(Revision comparison data)
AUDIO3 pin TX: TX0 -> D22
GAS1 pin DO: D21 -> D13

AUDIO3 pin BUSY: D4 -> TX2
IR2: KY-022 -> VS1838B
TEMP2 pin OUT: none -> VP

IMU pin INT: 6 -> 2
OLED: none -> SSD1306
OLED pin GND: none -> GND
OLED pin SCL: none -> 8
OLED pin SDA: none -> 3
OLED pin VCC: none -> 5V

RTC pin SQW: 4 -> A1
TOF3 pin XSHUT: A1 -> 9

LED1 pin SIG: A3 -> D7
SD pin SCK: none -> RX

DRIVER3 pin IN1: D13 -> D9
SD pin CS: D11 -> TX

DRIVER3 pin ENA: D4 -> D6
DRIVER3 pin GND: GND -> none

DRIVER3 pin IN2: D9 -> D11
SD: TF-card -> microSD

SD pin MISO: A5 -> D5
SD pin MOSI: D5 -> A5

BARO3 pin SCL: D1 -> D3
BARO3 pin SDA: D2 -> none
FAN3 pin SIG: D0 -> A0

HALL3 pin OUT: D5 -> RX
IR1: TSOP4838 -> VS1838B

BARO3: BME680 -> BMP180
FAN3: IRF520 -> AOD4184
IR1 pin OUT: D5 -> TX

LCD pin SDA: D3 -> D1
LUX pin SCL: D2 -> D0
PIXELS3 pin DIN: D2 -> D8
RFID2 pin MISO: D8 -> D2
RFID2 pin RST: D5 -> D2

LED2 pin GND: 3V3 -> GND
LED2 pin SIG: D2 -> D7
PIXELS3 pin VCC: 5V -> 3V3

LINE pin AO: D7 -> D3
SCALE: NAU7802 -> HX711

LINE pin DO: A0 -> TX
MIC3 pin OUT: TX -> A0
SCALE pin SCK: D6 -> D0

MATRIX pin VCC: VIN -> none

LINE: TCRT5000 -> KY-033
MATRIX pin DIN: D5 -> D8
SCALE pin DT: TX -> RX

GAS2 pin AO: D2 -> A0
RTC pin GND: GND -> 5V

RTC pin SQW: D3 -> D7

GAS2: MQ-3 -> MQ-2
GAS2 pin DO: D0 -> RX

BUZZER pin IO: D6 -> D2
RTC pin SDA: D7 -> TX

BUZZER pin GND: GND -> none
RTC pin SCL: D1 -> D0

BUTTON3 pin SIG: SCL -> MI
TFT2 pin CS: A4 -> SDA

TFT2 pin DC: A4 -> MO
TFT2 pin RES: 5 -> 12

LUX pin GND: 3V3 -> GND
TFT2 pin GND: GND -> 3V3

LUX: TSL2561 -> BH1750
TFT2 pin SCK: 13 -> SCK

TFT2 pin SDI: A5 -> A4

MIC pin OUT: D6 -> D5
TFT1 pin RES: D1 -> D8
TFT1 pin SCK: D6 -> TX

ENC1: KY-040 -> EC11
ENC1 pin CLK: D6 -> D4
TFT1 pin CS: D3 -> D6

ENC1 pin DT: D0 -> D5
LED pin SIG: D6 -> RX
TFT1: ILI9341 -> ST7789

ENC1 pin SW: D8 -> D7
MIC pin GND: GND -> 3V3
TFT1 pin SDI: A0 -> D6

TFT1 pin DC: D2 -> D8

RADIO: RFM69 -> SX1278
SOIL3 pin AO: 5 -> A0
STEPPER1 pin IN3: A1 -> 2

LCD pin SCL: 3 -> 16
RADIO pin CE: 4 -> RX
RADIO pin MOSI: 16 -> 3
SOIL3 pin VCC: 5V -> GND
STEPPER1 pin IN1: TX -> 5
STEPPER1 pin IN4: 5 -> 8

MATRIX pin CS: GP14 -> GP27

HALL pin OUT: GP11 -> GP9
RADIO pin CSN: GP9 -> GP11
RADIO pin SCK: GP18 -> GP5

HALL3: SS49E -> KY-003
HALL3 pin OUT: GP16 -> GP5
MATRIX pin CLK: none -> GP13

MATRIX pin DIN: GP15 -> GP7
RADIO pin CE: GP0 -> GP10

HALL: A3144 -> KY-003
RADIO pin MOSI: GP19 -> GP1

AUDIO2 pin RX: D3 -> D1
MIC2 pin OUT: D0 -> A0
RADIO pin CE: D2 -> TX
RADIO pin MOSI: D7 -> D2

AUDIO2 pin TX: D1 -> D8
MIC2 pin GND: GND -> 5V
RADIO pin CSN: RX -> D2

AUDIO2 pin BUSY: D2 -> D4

Aim of the exercise - Copy the stretch of the records above that runs from the line with "PIXELS3 pin VCC: 5V -> 3V3" through the line with "RTC pin SQW: D3 -> D7". Both end lines belong in the copy, and nothing else does.

Task answer -
PIXELS3 pin VCC: 5V -> 3V3

LINE pin AO: D7 -> D3
SCALE: NAU7802 -> HX711

LINE pin DO: A0 -> TX
MIC3 pin OUT: TX -> A0
SCALE pin SCK: D6 -> D0

MATRIX pin VCC: VIN -> none

LINE: TCRT5000 -> KY-033
MATRIX pin DIN: D5 -> D8
SCALE pin DT: TX -> RX

GAS2 pin AO: D2 -> A0
RTC pin GND: GND -> 5V

RTC pin SQW: D3 -> D7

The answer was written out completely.